## ASSIGNED TASK
Whichever lines of the material contain "type", copy each of them.

## RECORDED DATA
+ + +

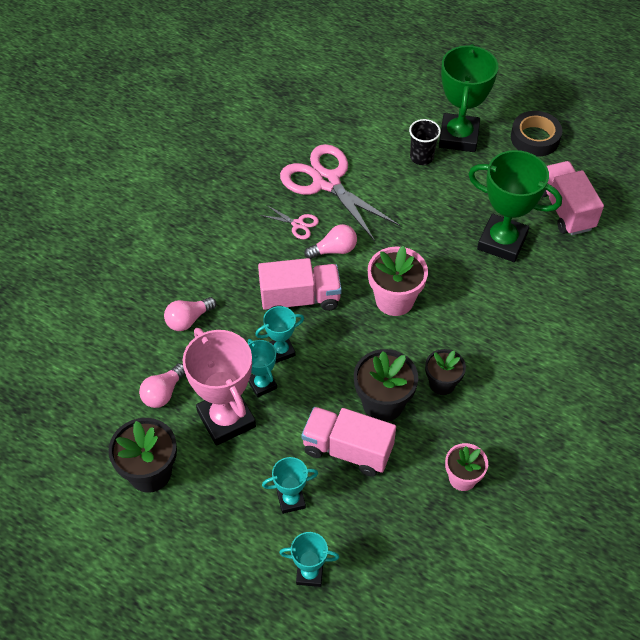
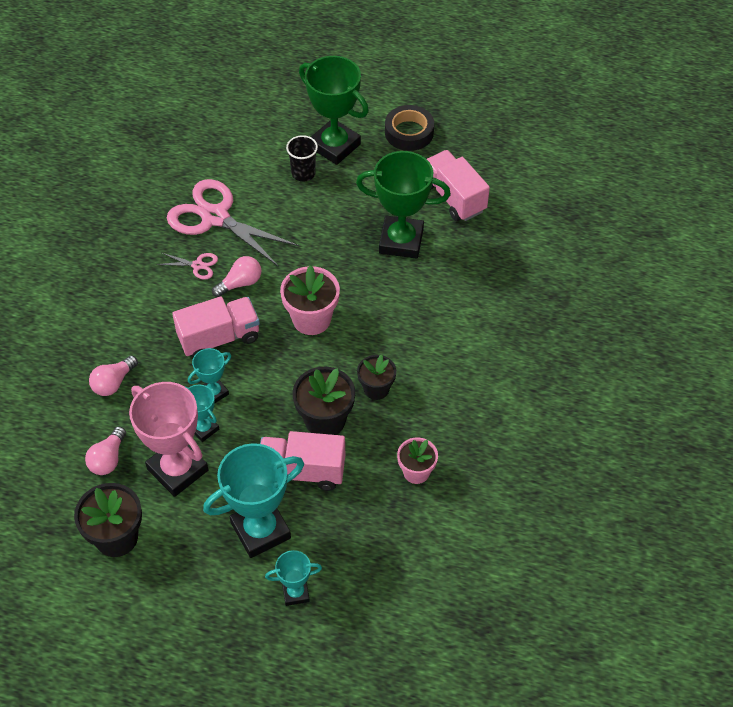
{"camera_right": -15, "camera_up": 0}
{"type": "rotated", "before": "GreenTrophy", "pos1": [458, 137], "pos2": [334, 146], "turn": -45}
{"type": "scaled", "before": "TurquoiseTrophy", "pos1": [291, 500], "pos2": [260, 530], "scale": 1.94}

+ + +

## OUTPUT BELOW
{"type": "rotated", "before": "GreenTrophy", "pos1": [458, 137], "pos2": [334, 146], "turn": -45}
{"type": "scaled", "before": "TurquoiseTrophy", "pos1": [291, 500], "pos2": [260, 530], "scale": 1.94}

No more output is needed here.